» **Work request**
Set down every entry exactly as it stands, omitting any picture.
━━━ The data ━━━
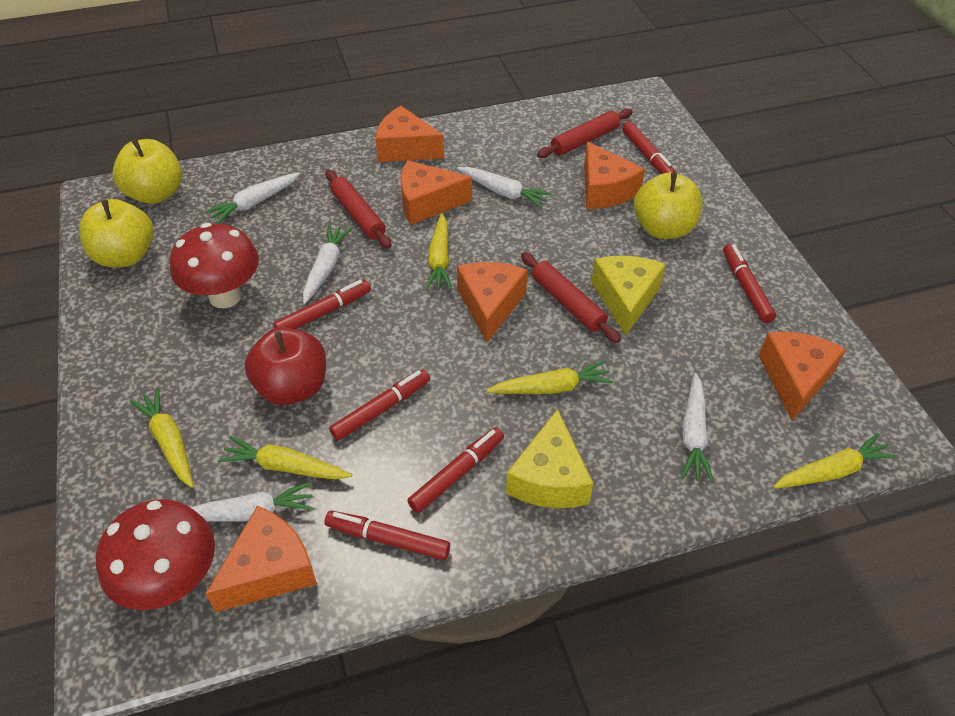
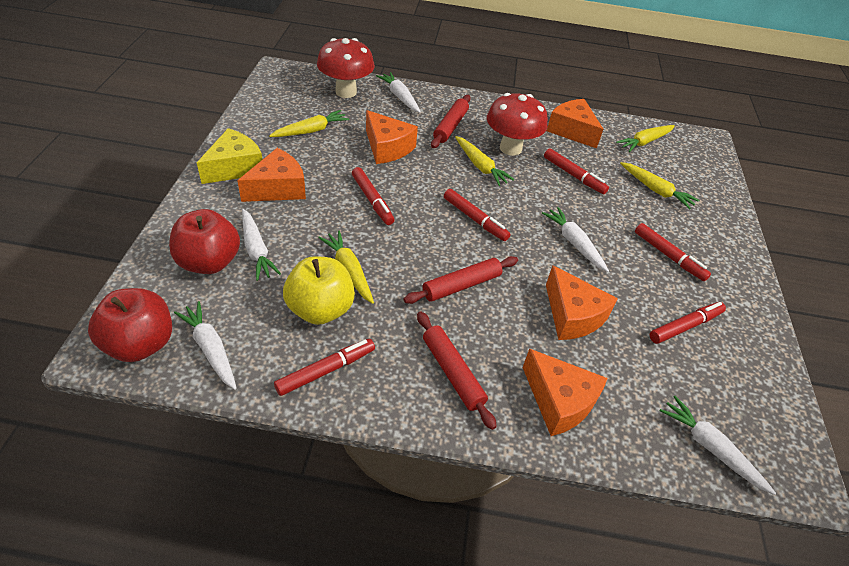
orange cheese: 6 -> 5
red apple: 1 -> 2
yellow apple: 3 -> 1
yellow cheese: 2 -> 1

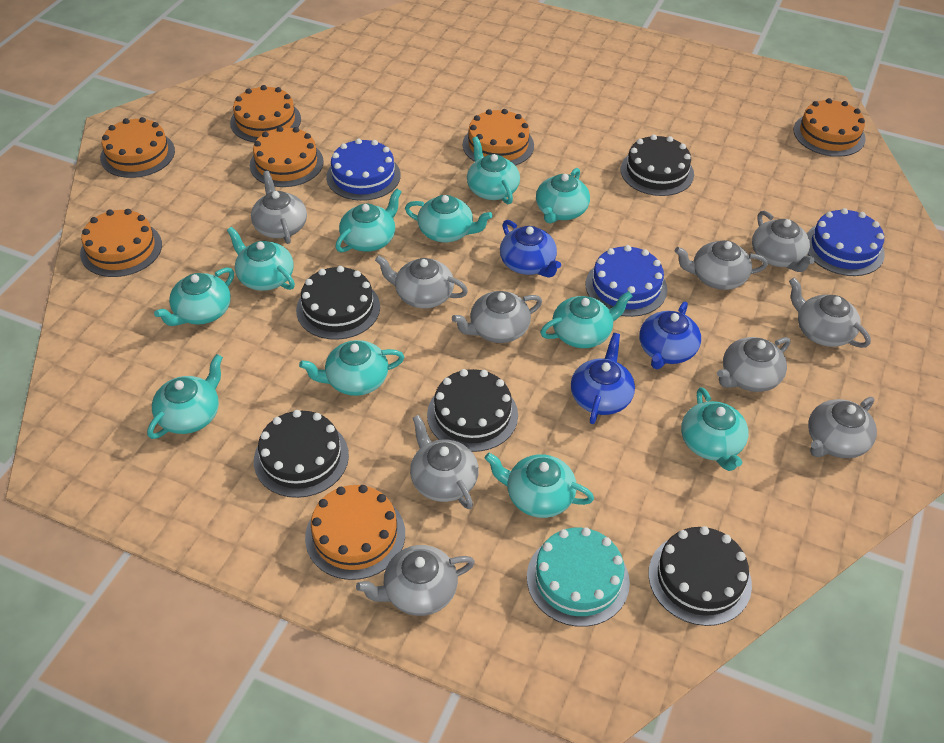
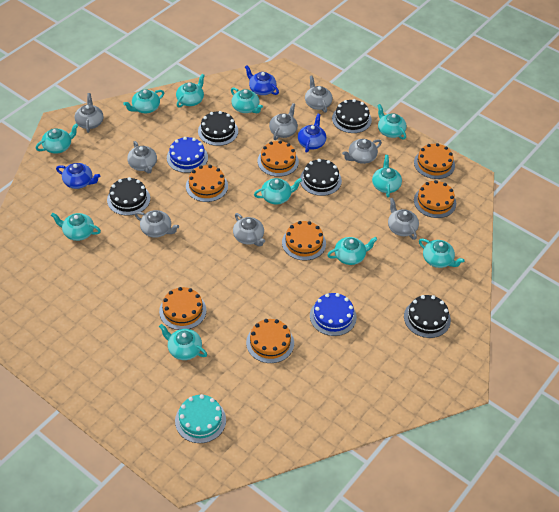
blue cake: 3 -> 2
grey teapot: 10 -> 8

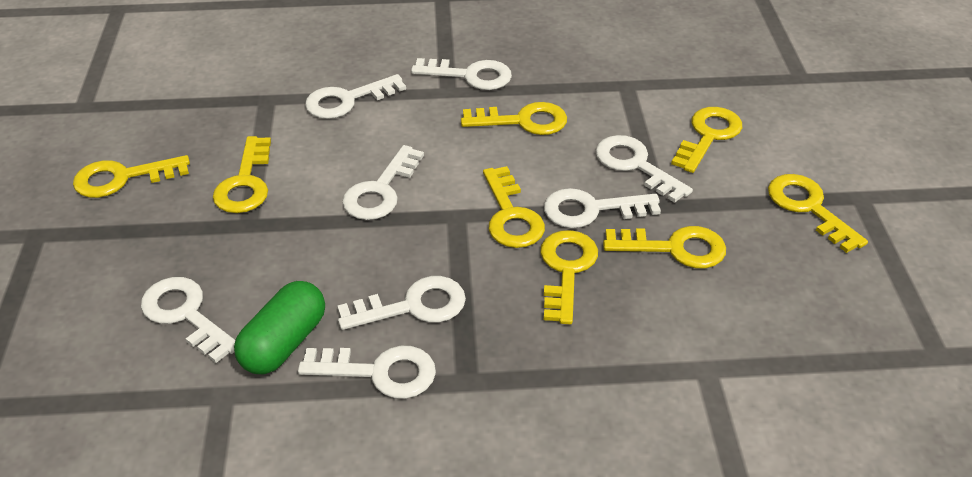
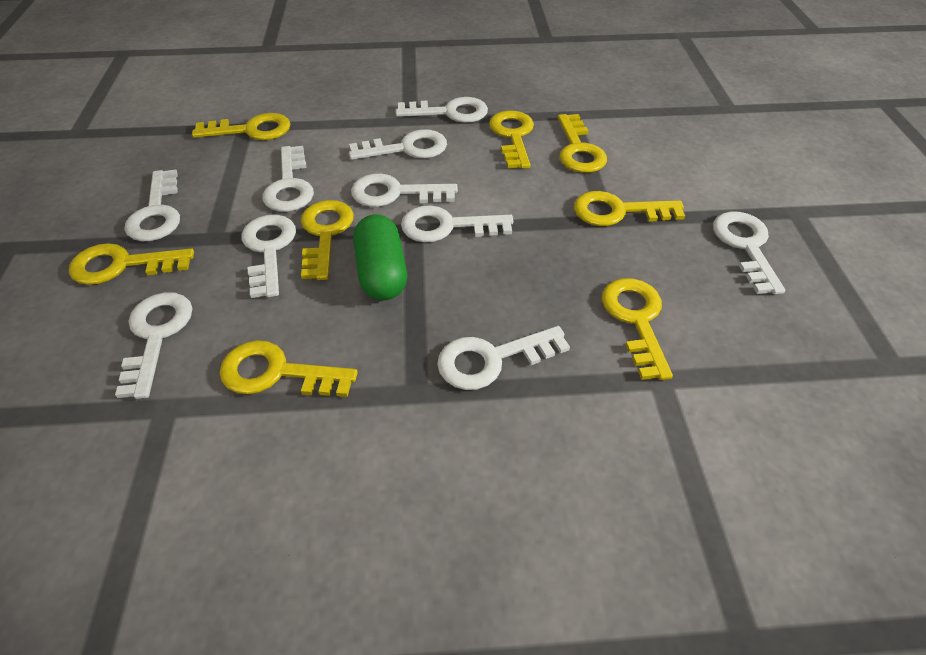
white key: 8 -> 10

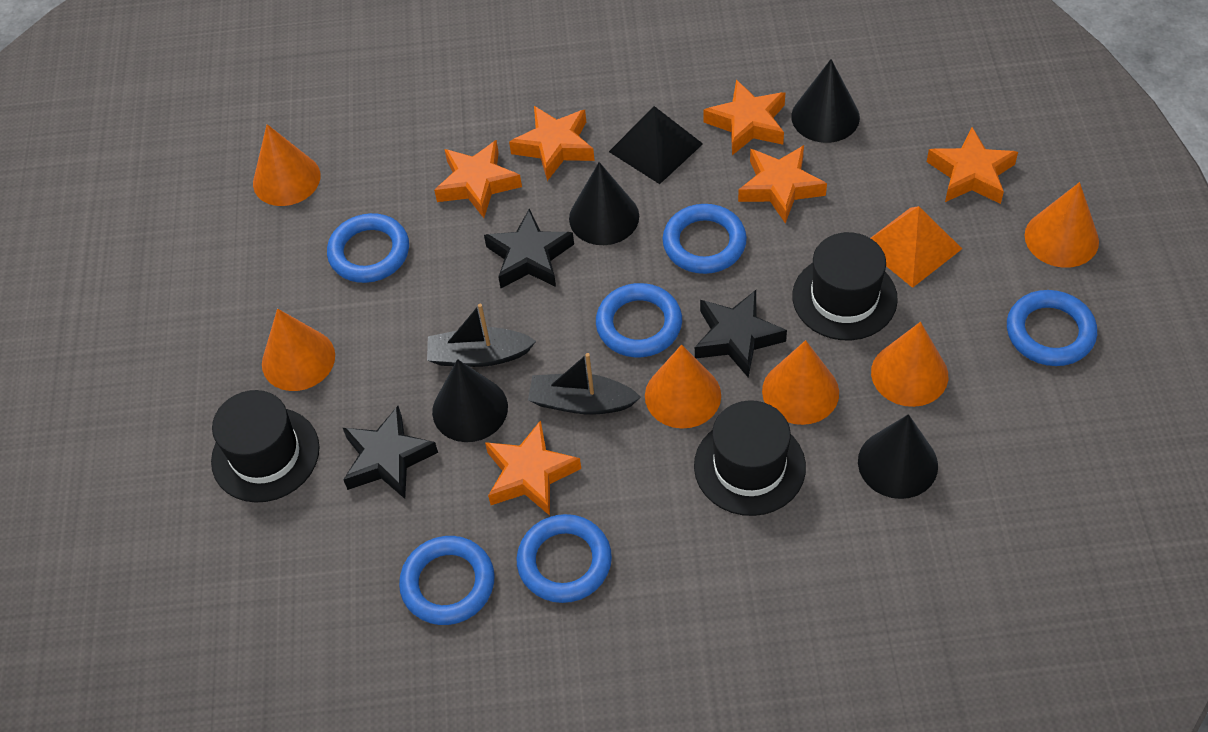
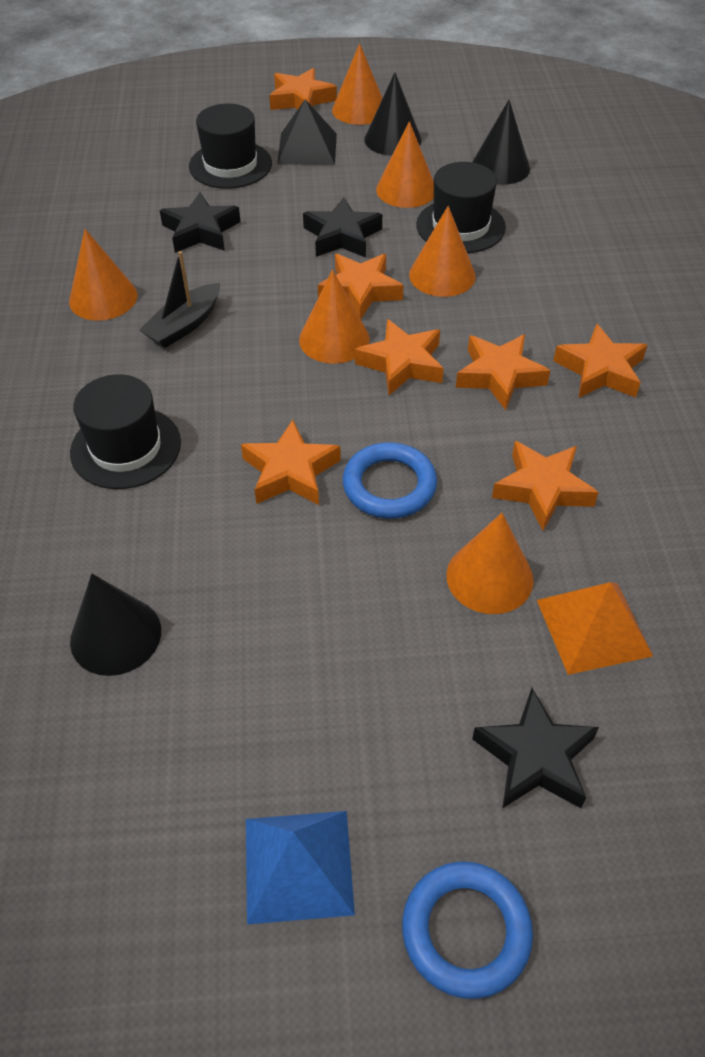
black boat: 2 -> 1
black cone: 4 -> 3
blue pyramid: 0 -> 1
blue ring: 6 -> 2
orange star: 6 -> 7

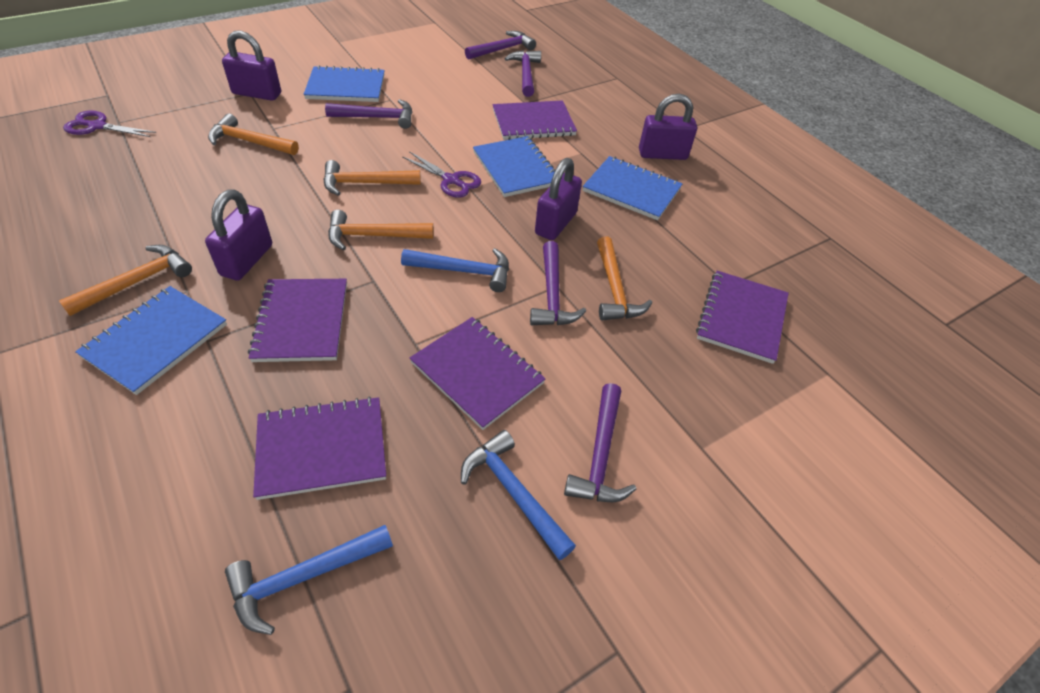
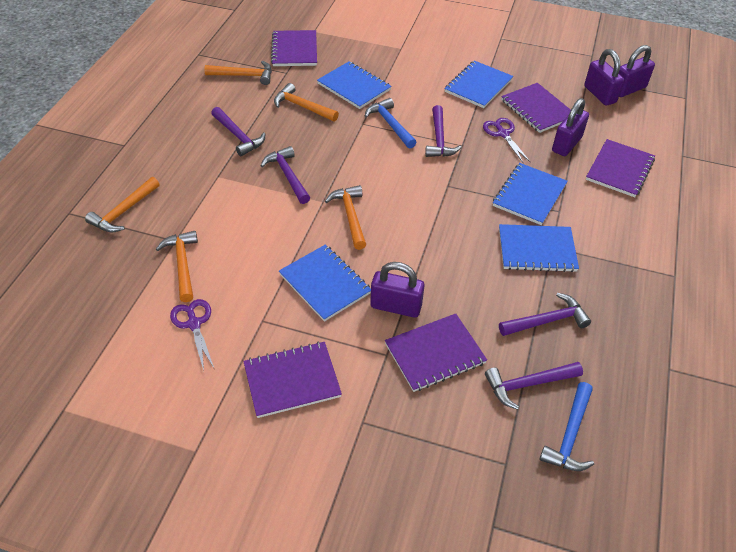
blue hammer: 3 -> 2
blue notebook: 4 -> 5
━━━
» **Completed exercise**
orange cheese: 6 -> 5
red apple: 1 -> 2
yellow apple: 3 -> 1
yellow cheese: 2 -> 1

blue cake: 3 -> 2
grey teapot: 10 -> 8

white key: 8 -> 10

black boat: 2 -> 1
black cone: 4 -> 3
blue pyramid: 0 -> 1
blue ring: 6 -> 2
orange star: 6 -> 7

blue hammer: 3 -> 2
blue notebook: 4 -> 5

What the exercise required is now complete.